**Exercise goal:** Pick each line that has "camera" out of the records.

Top of Material for this exercise

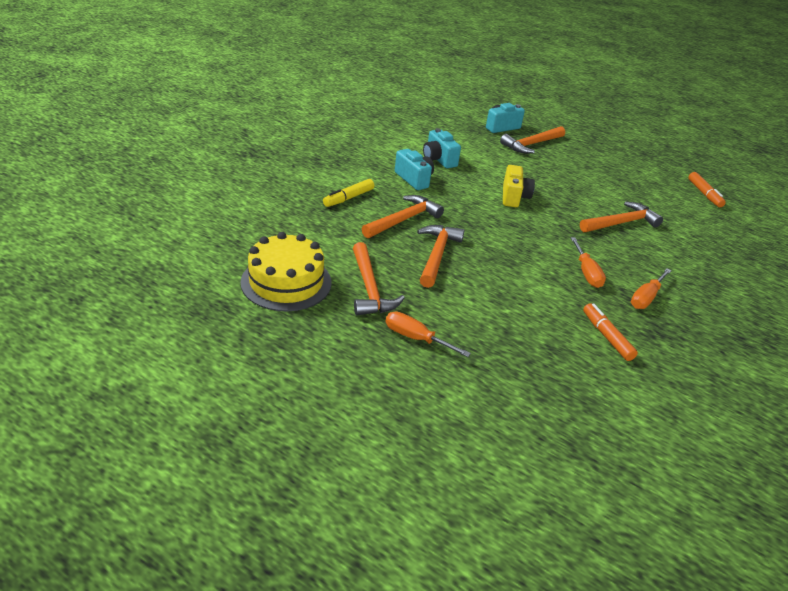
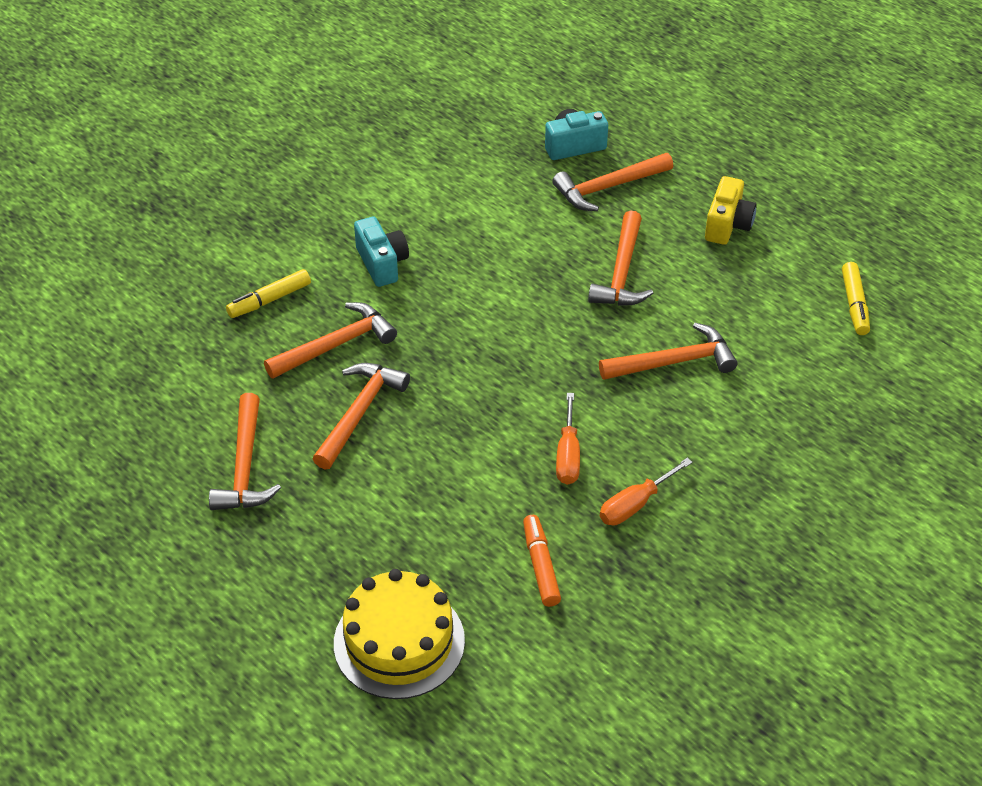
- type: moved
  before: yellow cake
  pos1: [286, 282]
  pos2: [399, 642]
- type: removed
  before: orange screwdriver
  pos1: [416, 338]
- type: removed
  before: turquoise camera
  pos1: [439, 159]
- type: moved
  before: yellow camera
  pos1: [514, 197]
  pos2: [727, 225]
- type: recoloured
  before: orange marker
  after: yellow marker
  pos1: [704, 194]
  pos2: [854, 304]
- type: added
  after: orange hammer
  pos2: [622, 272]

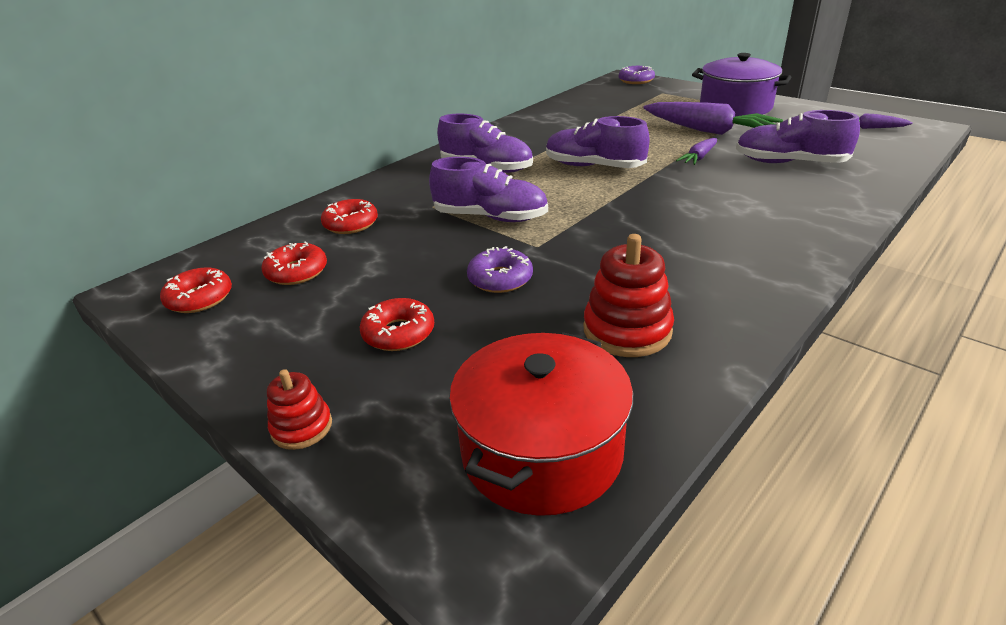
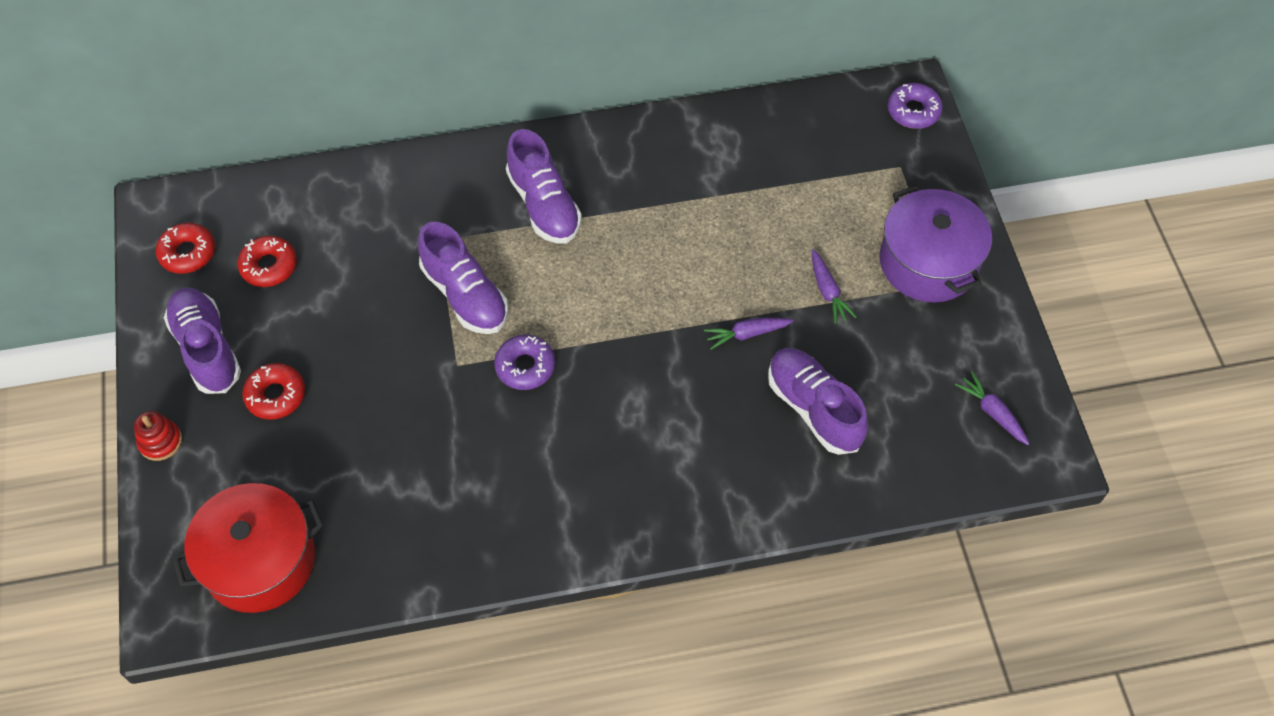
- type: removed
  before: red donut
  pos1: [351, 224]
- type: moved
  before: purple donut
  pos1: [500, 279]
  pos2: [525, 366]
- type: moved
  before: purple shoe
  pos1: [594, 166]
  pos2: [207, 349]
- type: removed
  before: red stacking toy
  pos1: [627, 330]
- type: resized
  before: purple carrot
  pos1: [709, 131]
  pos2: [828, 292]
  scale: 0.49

Bottom of Material for this exercise
Top of Material for this exercise

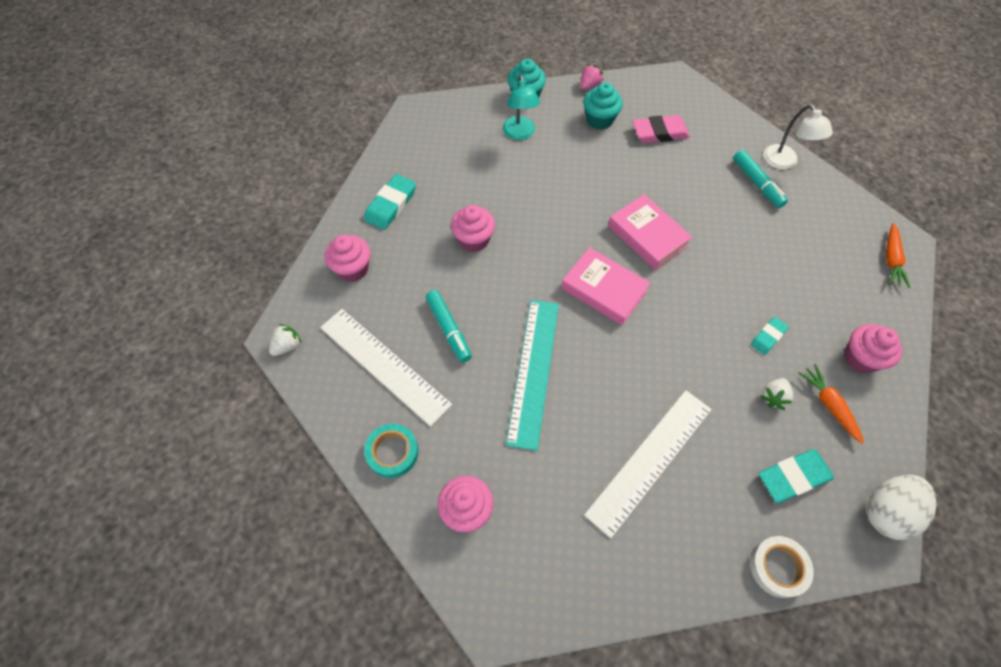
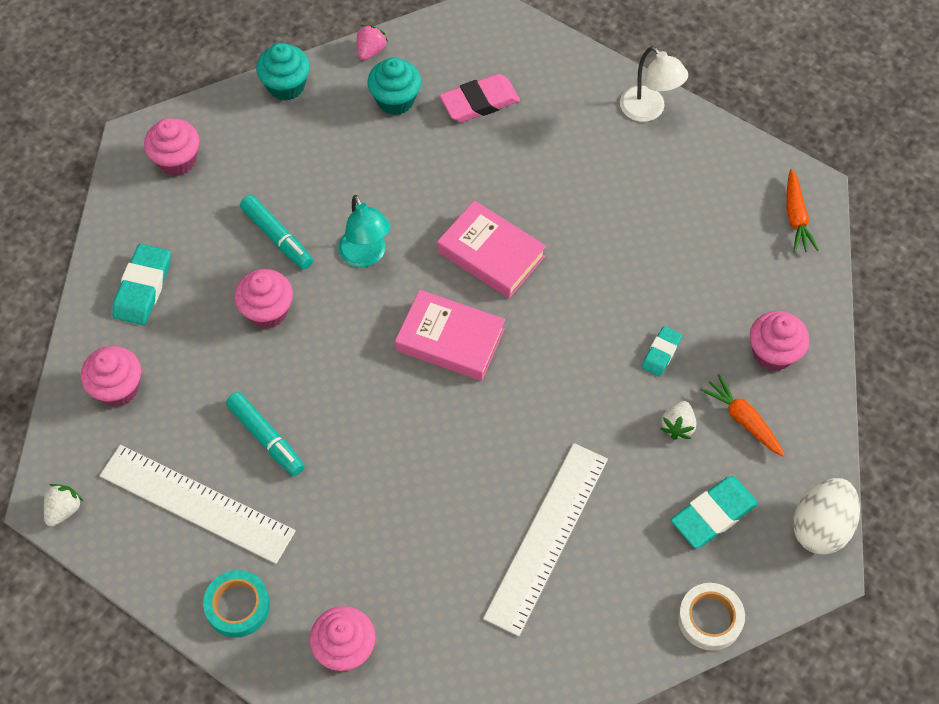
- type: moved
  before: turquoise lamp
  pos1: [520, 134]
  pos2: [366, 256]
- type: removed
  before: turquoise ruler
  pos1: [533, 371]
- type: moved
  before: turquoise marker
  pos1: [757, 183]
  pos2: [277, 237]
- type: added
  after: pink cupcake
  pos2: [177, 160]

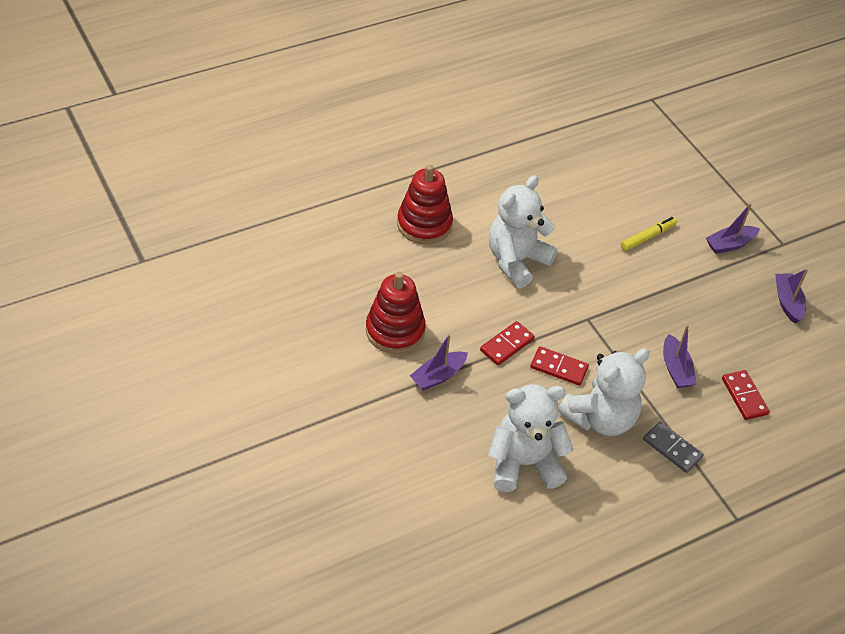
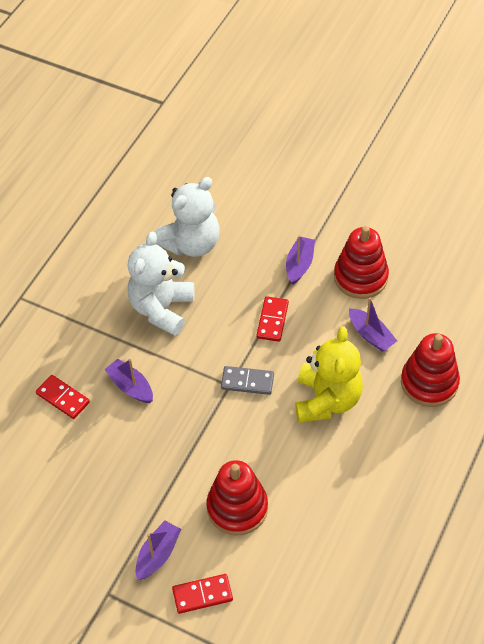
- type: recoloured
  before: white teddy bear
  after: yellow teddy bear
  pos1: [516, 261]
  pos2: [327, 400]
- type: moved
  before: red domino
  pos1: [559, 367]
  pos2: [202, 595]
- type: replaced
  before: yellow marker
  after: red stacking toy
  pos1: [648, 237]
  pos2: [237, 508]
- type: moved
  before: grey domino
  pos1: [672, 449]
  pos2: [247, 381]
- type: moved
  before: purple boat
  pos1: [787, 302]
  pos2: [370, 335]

Bottom of Material for this exercise

**Expected answer:**
  before: turquoise camera
  before: yellow camera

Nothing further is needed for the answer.